* _WORK TO COMPLETE_:
Copy out each line of the data that contains "COIL".

(TASK INPUTS Opens)

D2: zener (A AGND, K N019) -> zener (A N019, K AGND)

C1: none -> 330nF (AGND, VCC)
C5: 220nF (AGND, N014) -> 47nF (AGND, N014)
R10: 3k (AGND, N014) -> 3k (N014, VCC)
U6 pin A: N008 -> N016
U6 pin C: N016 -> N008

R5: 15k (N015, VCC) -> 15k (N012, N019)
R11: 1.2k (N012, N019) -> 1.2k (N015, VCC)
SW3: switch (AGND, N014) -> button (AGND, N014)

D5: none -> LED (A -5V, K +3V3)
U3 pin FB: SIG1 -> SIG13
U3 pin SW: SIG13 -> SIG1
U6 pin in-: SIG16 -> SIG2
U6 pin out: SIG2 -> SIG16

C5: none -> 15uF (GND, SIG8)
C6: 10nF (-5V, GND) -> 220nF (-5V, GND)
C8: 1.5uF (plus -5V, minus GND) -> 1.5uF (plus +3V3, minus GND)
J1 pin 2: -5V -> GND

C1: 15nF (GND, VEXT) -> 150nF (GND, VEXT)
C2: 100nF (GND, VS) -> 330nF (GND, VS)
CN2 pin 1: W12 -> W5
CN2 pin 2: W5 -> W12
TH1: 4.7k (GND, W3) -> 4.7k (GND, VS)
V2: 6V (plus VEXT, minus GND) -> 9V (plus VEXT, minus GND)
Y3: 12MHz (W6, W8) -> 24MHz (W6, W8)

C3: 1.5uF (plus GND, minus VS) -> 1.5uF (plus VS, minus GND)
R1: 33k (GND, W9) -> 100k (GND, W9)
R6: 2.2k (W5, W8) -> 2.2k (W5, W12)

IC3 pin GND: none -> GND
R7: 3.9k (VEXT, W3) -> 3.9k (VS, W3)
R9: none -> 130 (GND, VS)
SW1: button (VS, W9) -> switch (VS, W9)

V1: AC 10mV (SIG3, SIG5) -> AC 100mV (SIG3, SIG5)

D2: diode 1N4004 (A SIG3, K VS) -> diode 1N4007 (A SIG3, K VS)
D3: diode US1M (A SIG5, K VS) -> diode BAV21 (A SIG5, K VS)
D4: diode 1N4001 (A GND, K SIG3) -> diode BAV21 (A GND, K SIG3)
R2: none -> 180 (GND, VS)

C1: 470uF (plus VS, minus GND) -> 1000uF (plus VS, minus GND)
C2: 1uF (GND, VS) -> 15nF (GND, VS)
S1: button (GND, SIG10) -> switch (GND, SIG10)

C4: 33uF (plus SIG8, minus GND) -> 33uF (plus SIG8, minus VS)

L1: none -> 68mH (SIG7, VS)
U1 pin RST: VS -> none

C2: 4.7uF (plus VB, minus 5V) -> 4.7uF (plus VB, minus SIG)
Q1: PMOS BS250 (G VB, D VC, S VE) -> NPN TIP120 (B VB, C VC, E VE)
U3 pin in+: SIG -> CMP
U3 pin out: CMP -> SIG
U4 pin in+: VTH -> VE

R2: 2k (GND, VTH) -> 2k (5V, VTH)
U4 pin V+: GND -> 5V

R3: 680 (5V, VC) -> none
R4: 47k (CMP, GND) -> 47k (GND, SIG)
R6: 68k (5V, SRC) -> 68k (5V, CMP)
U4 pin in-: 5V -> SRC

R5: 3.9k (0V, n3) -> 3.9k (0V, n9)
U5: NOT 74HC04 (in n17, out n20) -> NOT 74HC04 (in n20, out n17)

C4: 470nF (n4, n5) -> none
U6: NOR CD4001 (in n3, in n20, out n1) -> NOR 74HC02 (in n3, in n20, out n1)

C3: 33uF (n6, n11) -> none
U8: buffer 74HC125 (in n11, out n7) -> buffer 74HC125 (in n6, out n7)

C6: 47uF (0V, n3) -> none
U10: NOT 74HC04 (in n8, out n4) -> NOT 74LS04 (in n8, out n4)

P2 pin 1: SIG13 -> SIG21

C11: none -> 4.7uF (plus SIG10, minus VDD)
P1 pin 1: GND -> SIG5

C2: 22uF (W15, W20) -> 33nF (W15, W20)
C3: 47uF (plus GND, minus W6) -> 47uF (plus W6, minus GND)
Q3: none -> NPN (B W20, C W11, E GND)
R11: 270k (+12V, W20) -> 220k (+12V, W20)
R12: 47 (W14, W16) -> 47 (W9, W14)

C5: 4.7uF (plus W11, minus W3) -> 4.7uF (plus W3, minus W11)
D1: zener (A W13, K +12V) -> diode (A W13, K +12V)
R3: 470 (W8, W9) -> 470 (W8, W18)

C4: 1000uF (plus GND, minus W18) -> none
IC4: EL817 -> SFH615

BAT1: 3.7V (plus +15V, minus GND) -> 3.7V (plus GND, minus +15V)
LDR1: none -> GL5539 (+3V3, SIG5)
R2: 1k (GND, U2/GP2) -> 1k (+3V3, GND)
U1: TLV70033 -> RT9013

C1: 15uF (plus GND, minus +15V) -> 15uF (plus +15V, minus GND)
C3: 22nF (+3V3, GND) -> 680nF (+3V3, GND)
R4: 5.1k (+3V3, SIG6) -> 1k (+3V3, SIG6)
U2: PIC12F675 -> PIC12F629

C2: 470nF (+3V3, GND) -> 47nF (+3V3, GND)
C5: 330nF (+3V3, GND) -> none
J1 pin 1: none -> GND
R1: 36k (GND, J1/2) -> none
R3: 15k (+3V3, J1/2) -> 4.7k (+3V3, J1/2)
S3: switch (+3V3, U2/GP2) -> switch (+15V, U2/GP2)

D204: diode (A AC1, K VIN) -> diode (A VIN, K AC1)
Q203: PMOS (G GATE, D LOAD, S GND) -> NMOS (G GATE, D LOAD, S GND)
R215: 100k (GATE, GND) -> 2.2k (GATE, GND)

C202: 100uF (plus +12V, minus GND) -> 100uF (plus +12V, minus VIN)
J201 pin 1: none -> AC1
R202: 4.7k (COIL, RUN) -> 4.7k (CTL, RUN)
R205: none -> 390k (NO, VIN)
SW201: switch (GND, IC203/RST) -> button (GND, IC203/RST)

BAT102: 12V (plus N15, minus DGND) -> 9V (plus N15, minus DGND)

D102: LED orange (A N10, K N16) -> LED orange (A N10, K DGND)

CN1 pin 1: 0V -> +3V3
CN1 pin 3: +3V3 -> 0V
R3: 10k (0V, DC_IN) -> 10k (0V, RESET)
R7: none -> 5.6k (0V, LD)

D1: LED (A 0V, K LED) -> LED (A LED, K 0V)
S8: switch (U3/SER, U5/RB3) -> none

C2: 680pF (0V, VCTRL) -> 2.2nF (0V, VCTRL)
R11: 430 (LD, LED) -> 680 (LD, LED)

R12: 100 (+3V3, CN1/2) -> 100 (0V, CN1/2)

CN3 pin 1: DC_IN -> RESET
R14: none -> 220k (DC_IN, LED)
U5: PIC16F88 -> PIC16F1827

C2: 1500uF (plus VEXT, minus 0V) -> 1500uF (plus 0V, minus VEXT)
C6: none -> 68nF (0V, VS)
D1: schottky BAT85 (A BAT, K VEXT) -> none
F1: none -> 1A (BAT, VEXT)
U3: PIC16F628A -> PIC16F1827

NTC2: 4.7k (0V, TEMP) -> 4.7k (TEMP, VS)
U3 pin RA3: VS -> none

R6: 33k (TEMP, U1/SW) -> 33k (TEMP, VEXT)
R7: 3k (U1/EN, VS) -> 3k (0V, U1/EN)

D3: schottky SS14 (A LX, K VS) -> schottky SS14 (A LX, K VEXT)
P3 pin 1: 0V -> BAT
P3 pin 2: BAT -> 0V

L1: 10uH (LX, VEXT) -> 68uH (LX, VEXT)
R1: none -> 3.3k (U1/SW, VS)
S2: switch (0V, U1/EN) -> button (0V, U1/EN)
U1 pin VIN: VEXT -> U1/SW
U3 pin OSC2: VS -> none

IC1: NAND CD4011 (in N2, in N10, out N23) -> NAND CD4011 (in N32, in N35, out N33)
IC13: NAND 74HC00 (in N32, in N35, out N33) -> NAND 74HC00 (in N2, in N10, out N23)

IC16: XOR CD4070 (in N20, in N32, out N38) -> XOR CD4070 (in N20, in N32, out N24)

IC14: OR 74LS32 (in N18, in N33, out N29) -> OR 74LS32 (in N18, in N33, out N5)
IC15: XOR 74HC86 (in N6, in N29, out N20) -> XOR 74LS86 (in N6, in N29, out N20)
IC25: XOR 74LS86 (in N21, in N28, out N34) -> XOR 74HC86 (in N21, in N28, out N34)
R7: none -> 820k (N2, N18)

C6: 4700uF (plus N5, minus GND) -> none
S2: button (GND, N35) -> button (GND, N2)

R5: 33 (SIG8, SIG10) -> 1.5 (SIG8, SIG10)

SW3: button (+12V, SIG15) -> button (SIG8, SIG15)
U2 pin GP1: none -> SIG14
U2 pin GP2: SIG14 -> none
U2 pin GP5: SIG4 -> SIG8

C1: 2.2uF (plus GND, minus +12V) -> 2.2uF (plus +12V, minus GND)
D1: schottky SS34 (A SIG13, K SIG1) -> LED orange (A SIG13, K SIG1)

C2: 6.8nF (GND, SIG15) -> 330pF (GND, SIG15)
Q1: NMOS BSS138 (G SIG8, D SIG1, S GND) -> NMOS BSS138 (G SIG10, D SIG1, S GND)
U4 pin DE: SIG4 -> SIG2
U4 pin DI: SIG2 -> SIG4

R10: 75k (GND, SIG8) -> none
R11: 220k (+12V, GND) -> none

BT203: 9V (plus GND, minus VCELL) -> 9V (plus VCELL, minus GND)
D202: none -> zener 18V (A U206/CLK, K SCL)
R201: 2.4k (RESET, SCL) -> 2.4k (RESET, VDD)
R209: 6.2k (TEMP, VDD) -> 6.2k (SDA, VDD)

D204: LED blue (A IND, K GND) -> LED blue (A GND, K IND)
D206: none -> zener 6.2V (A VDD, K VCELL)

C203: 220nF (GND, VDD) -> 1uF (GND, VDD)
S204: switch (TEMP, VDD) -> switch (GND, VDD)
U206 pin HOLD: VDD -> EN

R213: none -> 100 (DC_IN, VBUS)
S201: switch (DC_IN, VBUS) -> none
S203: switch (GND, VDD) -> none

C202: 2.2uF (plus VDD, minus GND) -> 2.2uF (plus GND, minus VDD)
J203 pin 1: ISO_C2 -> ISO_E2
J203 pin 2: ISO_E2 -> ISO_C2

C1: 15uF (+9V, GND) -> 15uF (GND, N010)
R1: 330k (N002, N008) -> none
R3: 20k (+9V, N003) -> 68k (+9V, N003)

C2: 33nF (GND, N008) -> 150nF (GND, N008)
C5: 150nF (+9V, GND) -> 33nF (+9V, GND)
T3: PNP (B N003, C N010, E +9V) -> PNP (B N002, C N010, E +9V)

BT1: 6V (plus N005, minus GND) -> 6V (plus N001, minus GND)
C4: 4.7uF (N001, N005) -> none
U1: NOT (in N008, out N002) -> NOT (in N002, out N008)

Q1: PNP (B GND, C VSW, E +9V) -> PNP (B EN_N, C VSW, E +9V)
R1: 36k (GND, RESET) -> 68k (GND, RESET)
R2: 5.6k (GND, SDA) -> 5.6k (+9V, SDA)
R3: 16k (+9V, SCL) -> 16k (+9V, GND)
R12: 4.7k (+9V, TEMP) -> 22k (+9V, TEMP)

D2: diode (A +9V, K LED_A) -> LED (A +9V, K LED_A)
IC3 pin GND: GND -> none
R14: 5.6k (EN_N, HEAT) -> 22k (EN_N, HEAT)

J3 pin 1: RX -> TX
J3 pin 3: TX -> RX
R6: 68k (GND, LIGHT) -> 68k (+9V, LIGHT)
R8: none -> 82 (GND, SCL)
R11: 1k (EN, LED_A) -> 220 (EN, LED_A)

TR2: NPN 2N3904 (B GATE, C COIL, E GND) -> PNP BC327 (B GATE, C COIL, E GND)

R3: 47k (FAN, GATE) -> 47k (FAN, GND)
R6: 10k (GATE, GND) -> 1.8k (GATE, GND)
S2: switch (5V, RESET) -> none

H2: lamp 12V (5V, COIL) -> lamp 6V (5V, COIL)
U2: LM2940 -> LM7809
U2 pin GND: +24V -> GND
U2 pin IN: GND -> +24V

(TASK INPUTS Closes)

* _RESULT OF THIS EXERCISE_:
R202: 4.7k (COIL, RUN) -> 4.7k (CTL, RUN)
TR2: NPN 2N3904 (B GATE, C COIL, E GND) -> PNP BC327 (B GATE, C COIL, E GND)
H2: lamp 12V (5V, COIL) -> lamp 6V (5V, COIL)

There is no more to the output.